Revision tracking records:
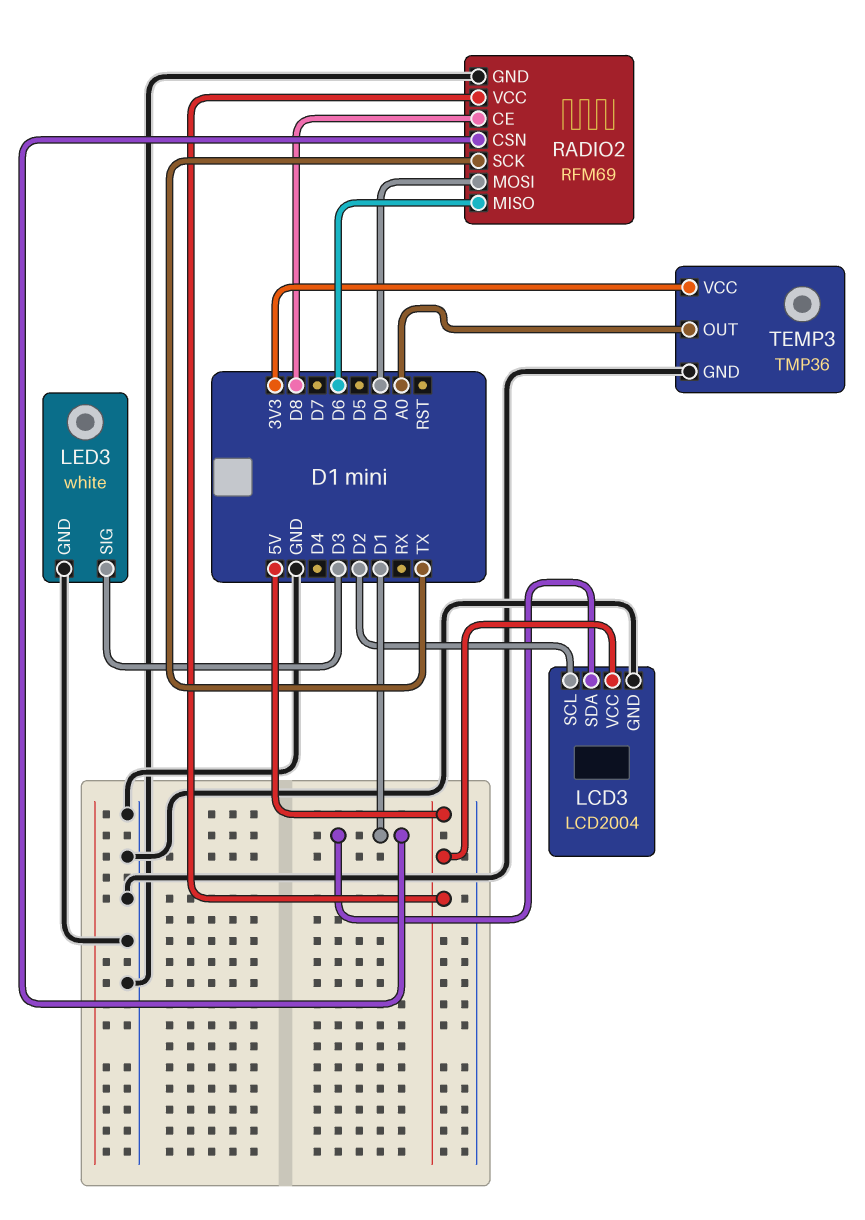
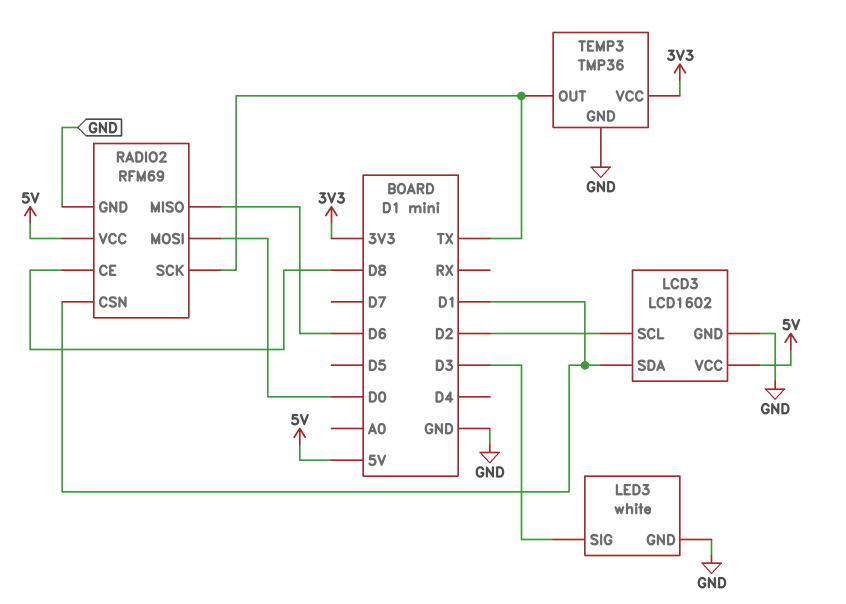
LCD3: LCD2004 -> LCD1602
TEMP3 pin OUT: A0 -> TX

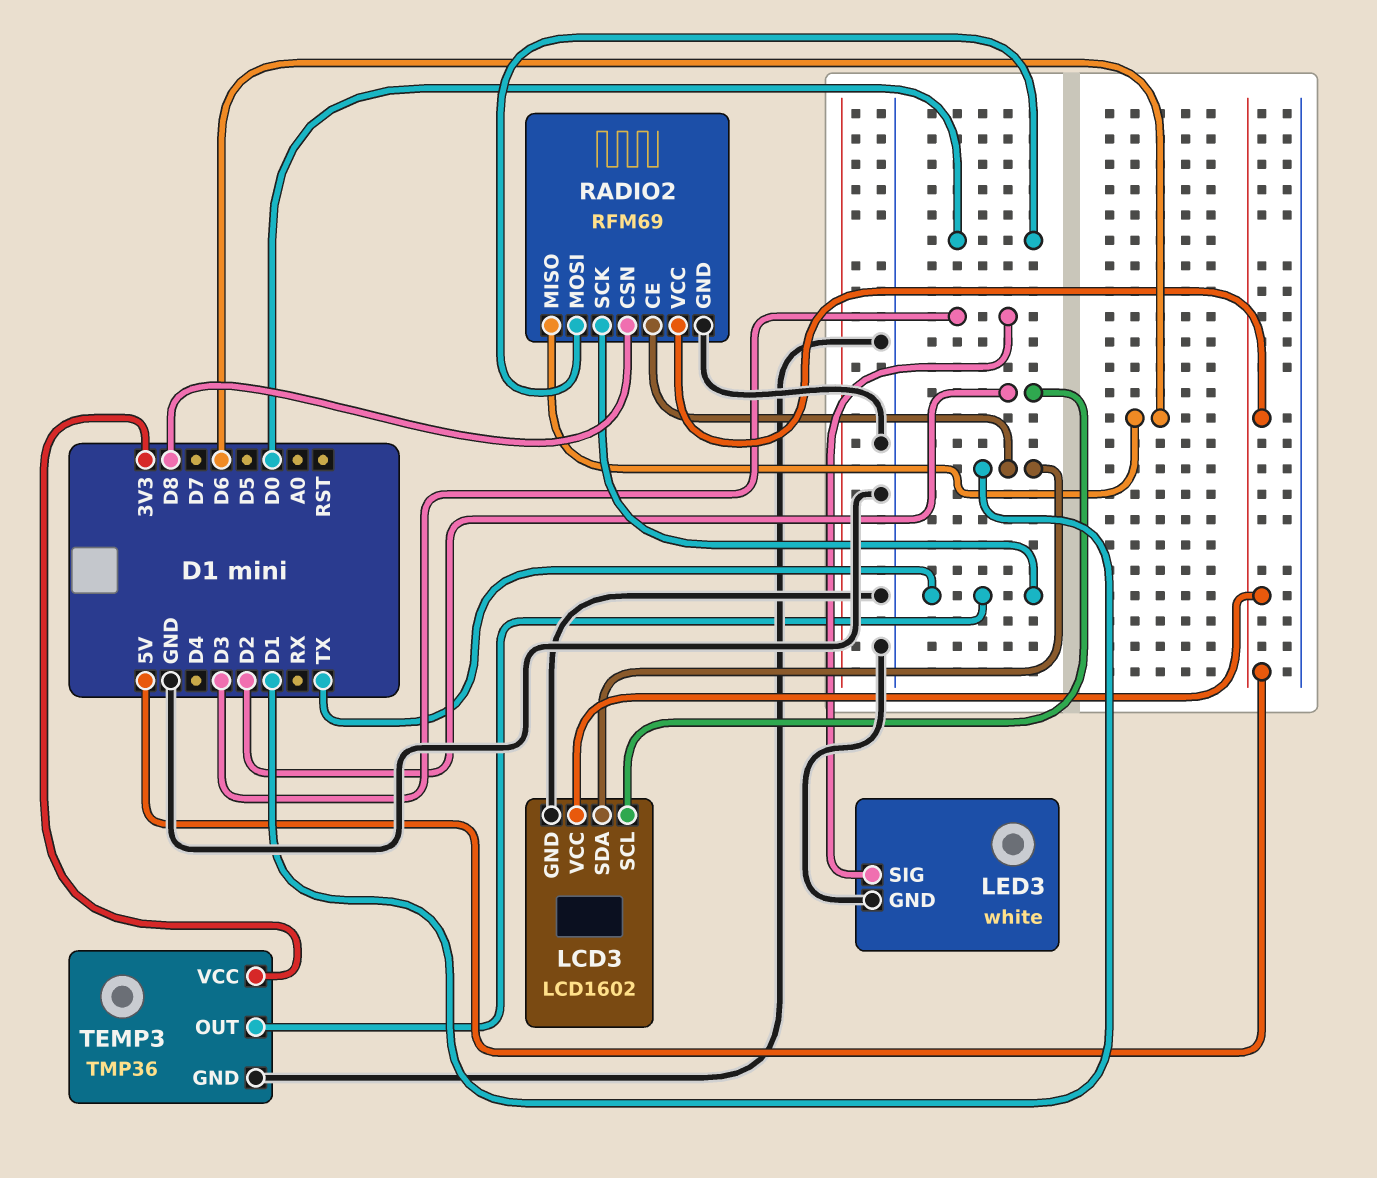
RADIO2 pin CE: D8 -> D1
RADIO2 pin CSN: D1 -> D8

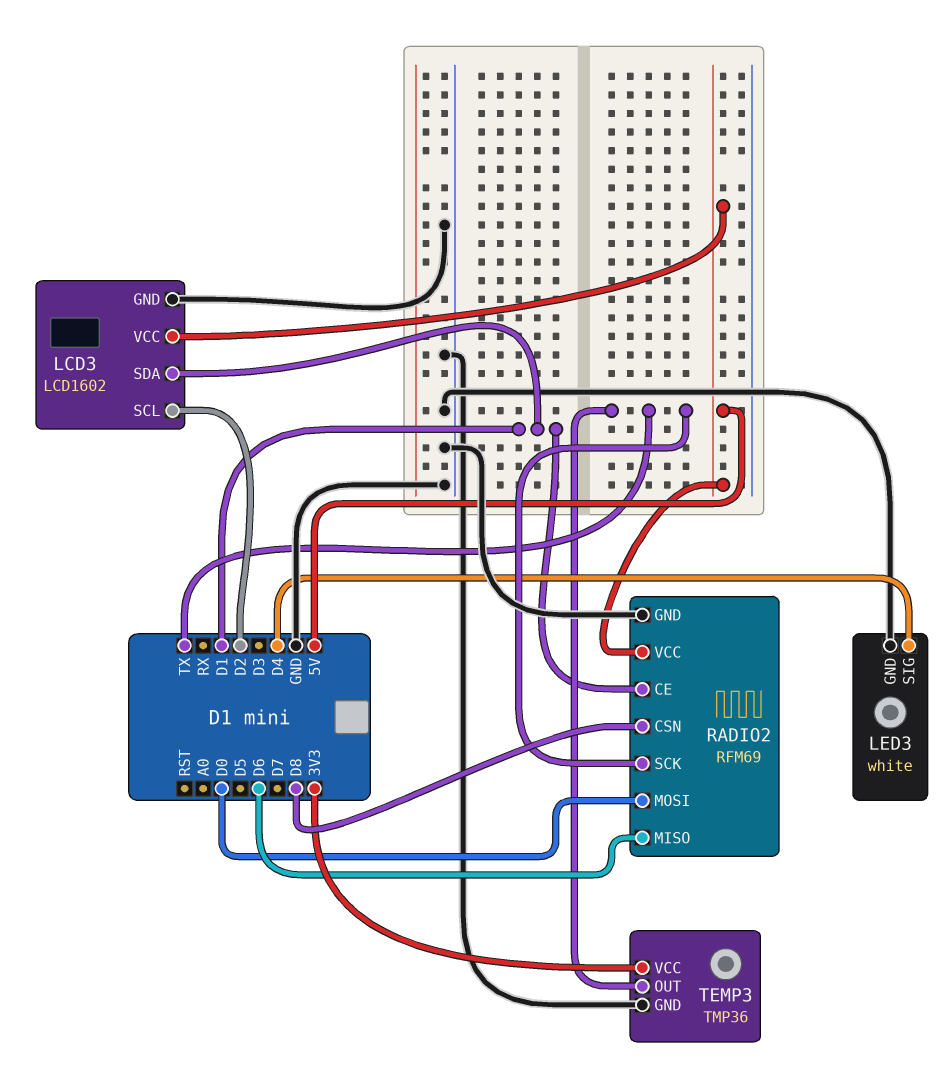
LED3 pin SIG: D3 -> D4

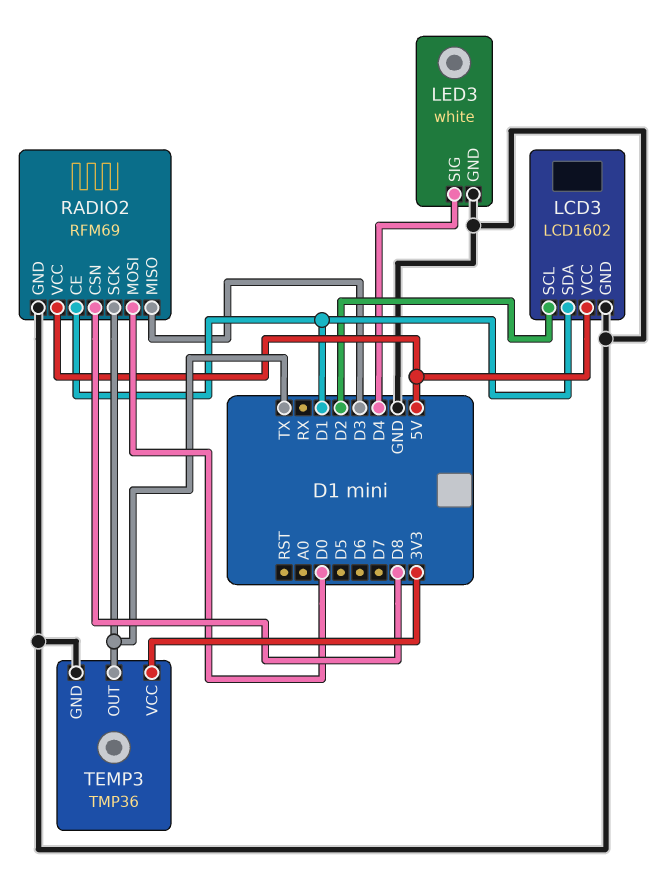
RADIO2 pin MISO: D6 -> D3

* _What is required_
Restate the records above verbatim. Pictures stay out.

* _Reply to the exercise_
LCD3: LCD2004 -> LCD1602
TEMP3 pin OUT: A0 -> TX

RADIO2 pin CE: D8 -> D1
RADIO2 pin CSN: D1 -> D8

LED3 pin SIG: D3 -> D4

RADIO2 pin MISO: D6 -> D3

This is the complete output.